What you should do
From the data below, return each line in which the string "lime" is found.
☆ ☆ ☆
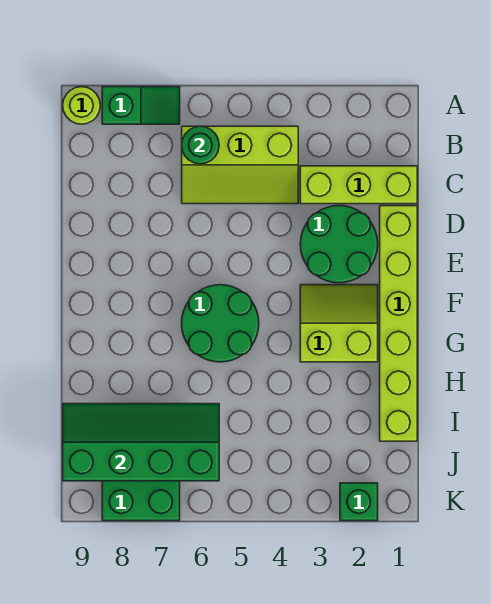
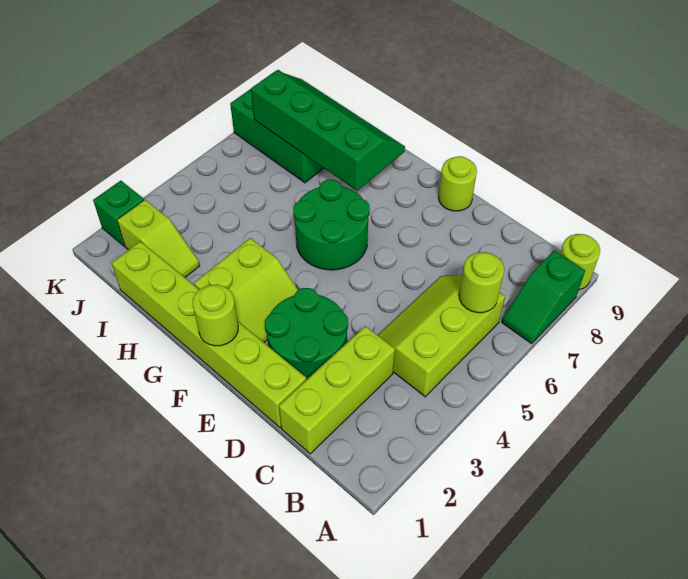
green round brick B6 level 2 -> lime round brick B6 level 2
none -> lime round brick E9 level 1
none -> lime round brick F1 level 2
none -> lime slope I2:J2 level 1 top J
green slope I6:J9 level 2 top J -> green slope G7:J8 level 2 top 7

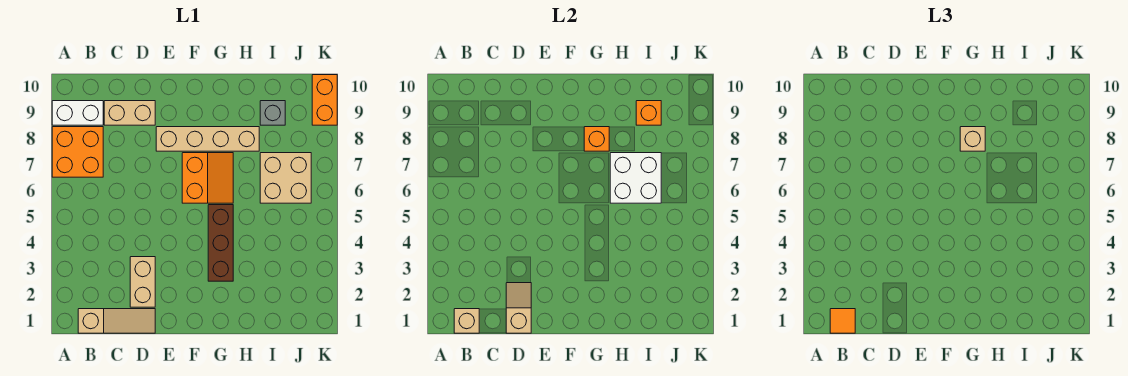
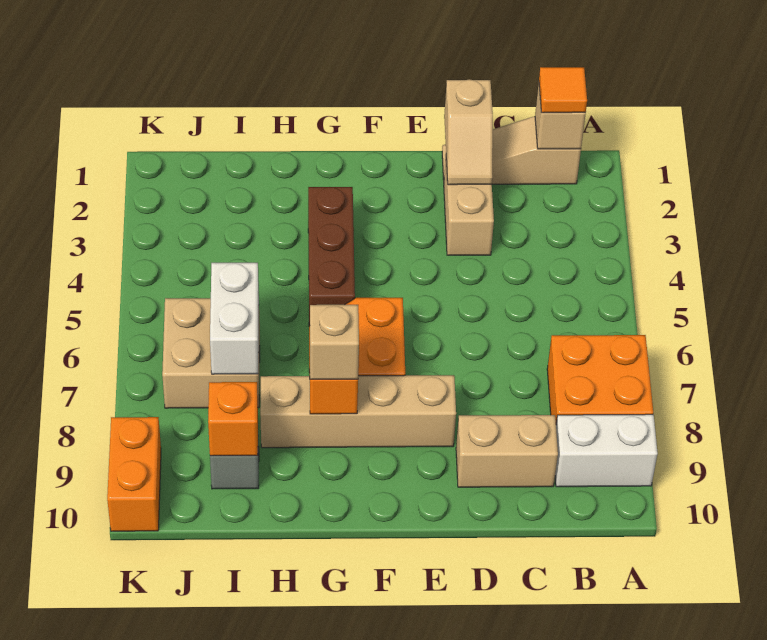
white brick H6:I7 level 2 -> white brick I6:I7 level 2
☆ ☆ ☆
Answer to this problem
green round brick B6 level 2 -> lime round brick B6 level 2
none -> lime round brick E9 level 1
none -> lime round brick F1 level 2
none -> lime slope I2:J2 level 1 top J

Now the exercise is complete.